◆ **Collection entries**:
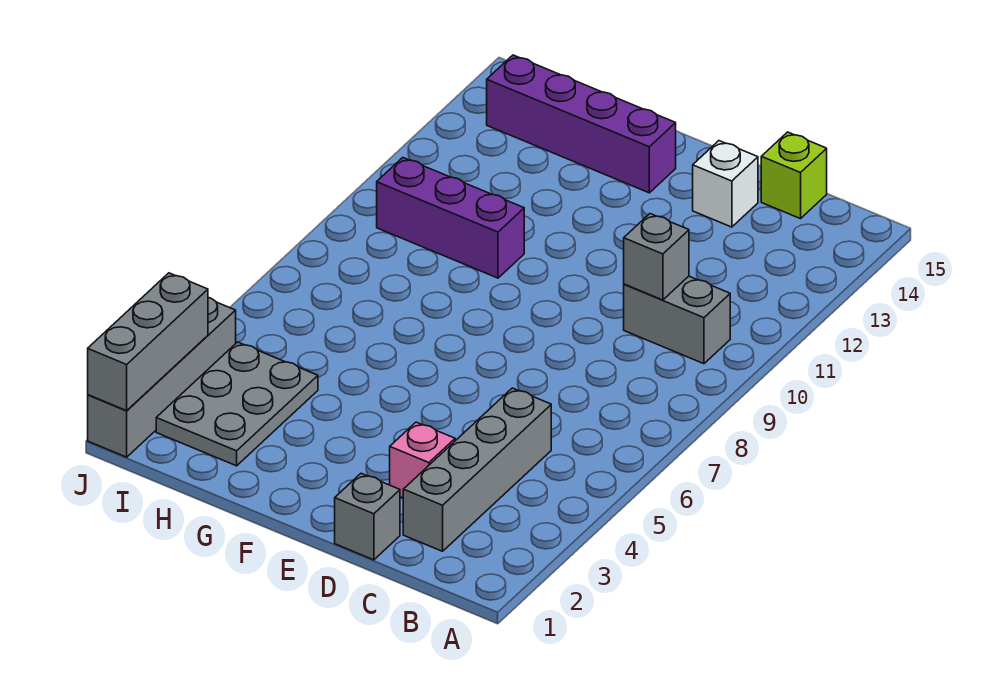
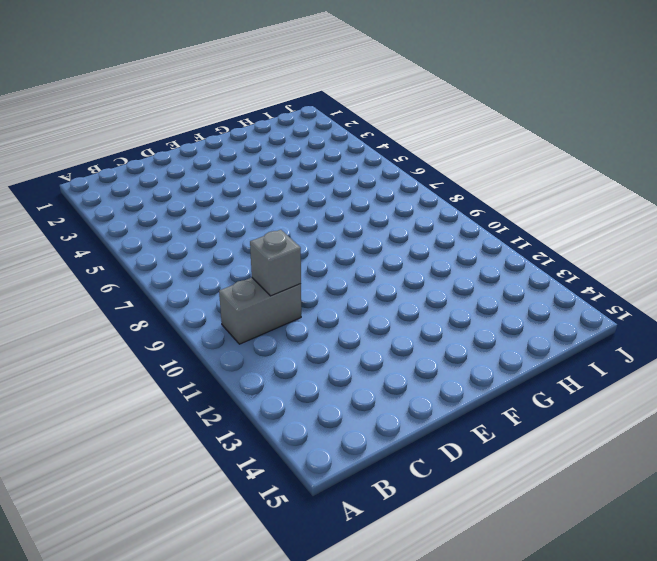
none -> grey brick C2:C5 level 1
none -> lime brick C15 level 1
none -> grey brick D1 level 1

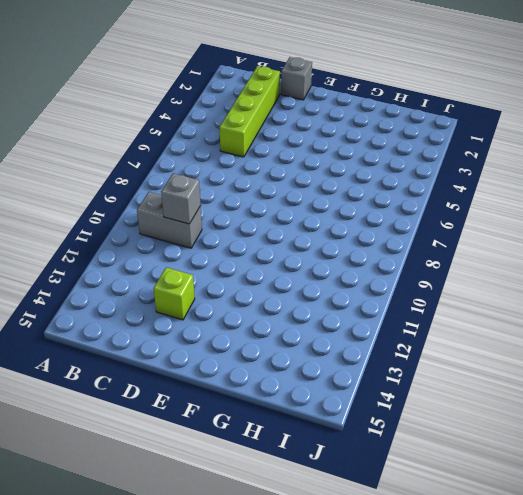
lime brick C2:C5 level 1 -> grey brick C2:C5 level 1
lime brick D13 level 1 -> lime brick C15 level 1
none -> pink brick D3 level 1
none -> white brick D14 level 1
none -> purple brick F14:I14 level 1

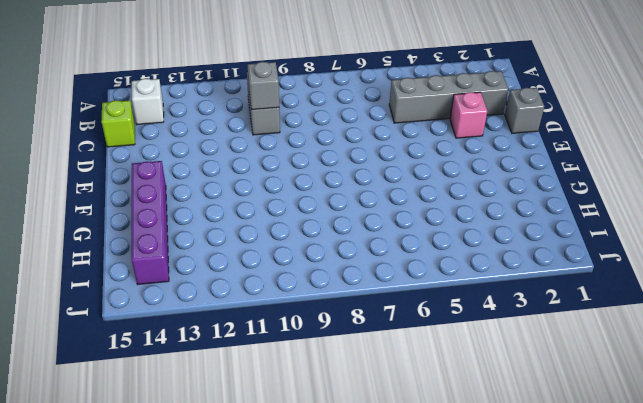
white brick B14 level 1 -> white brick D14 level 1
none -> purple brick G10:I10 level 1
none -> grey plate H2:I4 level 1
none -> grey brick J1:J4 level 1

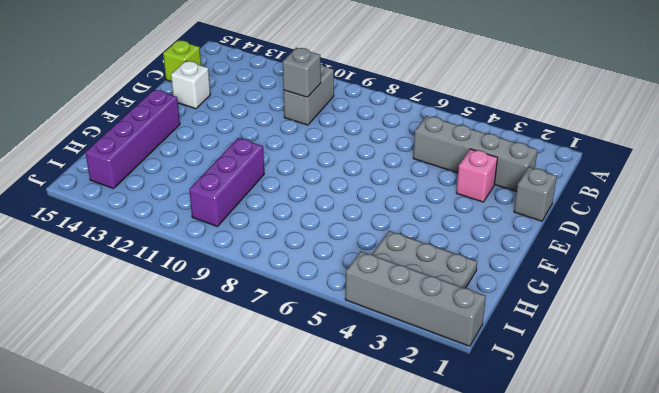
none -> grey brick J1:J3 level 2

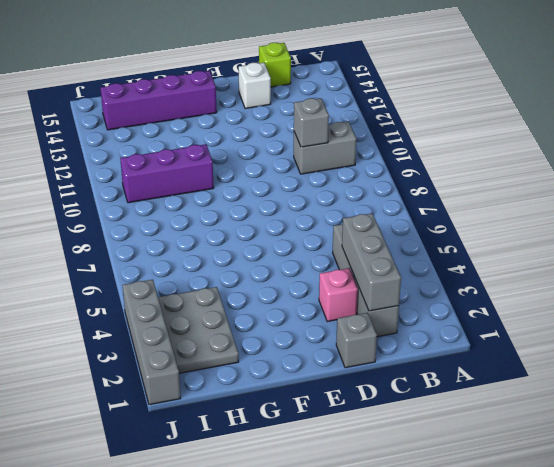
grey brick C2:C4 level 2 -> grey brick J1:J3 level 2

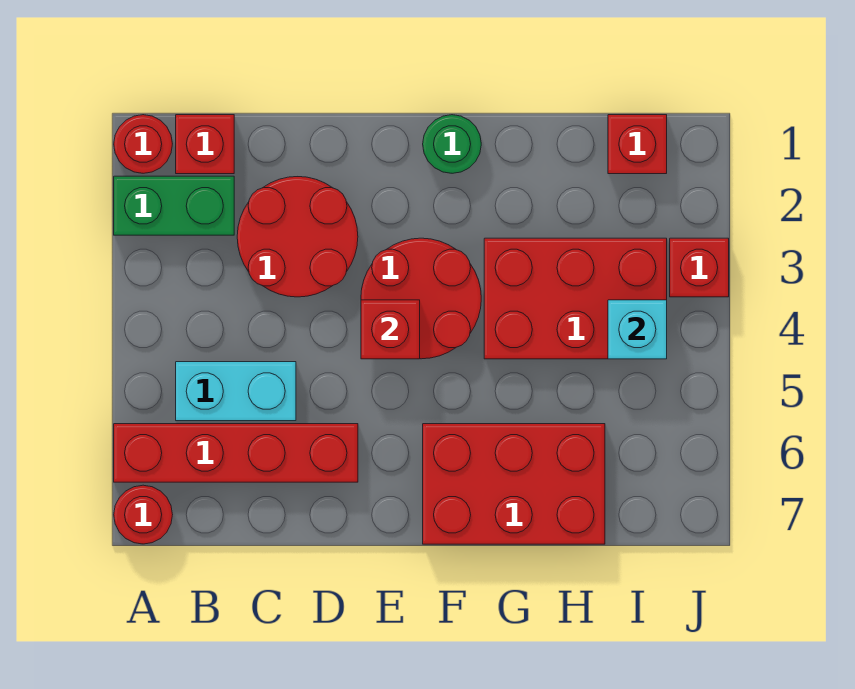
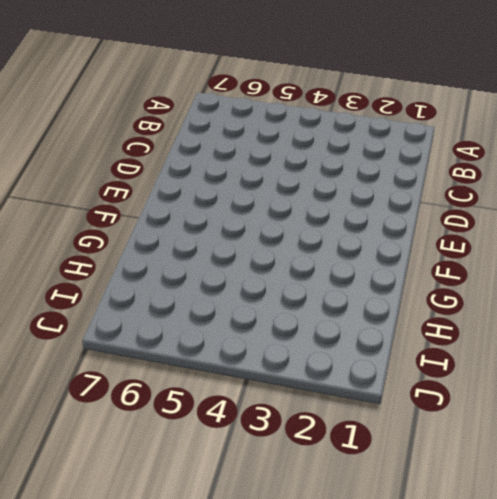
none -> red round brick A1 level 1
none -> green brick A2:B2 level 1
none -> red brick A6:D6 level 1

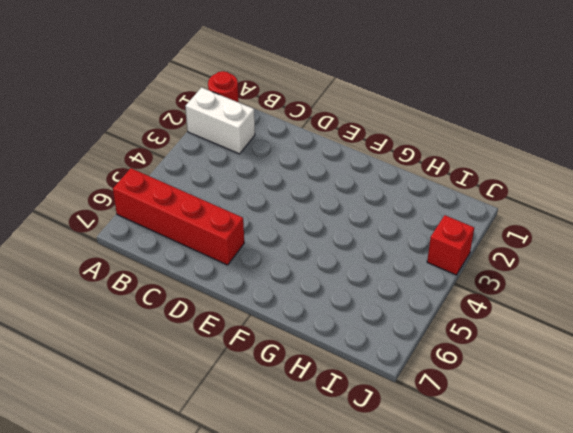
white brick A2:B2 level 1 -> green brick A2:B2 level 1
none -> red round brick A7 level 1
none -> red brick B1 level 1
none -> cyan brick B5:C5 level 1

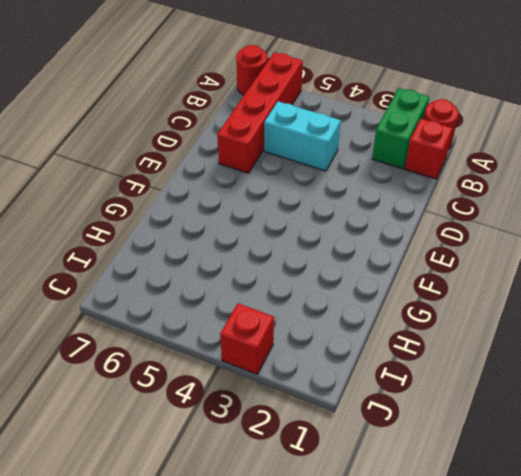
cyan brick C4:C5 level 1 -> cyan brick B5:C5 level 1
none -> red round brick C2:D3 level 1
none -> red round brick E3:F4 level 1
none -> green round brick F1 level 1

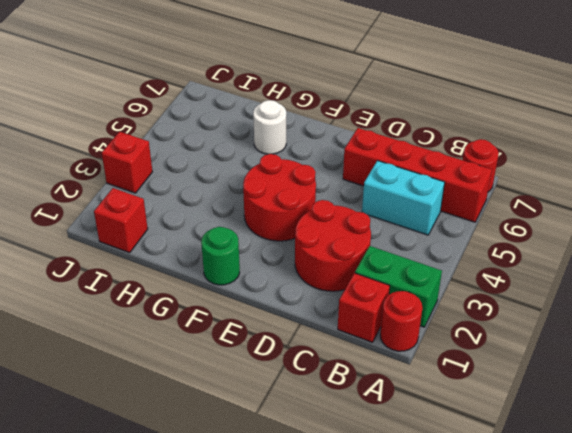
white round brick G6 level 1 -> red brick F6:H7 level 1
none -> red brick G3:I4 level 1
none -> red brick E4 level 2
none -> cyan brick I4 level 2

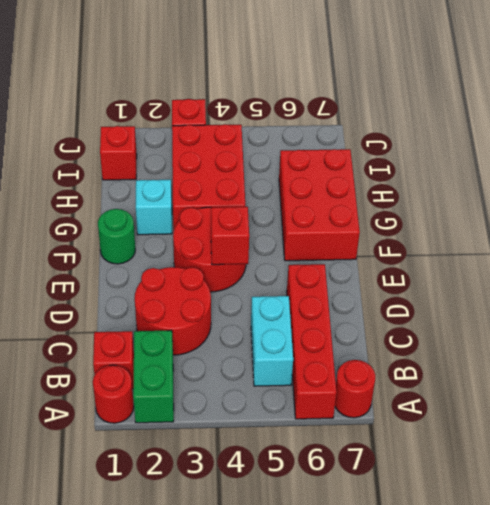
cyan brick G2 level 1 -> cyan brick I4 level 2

◆ **TRY IT**: Excluding the pictures, transcribe each entry above word for word.

◆ **ANSWER SPACE**:
none -> grey brick C2:C5 level 1
none -> lime brick C15 level 1
none -> grey brick D1 level 1

lime brick C2:C5 level 1 -> grey brick C2:C5 level 1
lime brick D13 level 1 -> lime brick C15 level 1
none -> pink brick D3 level 1
none -> white brick D14 level 1
none -> purple brick F14:I14 level 1

white brick B14 level 1 -> white brick D14 level 1
none -> purple brick G10:I10 level 1
none -> grey plate H2:I4 level 1
none -> grey brick J1:J4 level 1

none -> grey brick J1:J3 level 2

grey brick C2:C4 level 2 -> grey brick J1:J3 level 2

none -> red round brick A1 level 1
none -> green brick A2:B2 level 1
none -> red brick A6:D6 level 1

white brick A2:B2 level 1 -> green brick A2:B2 level 1
none -> red round brick A7 level 1
none -> red brick B1 level 1
none -> cyan brick B5:C5 level 1

cyan brick C4:C5 level 1 -> cyan brick B5:C5 level 1
none -> red round brick C2:D3 level 1
none -> red round brick E3:F4 level 1
none -> green round brick F1 level 1

white round brick G6 level 1 -> red brick F6:H7 level 1
none -> red brick G3:I4 level 1
none -> red brick E4 level 2
none -> cyan brick I4 level 2

cyan brick G2 level 1 -> cyan brick I4 level 2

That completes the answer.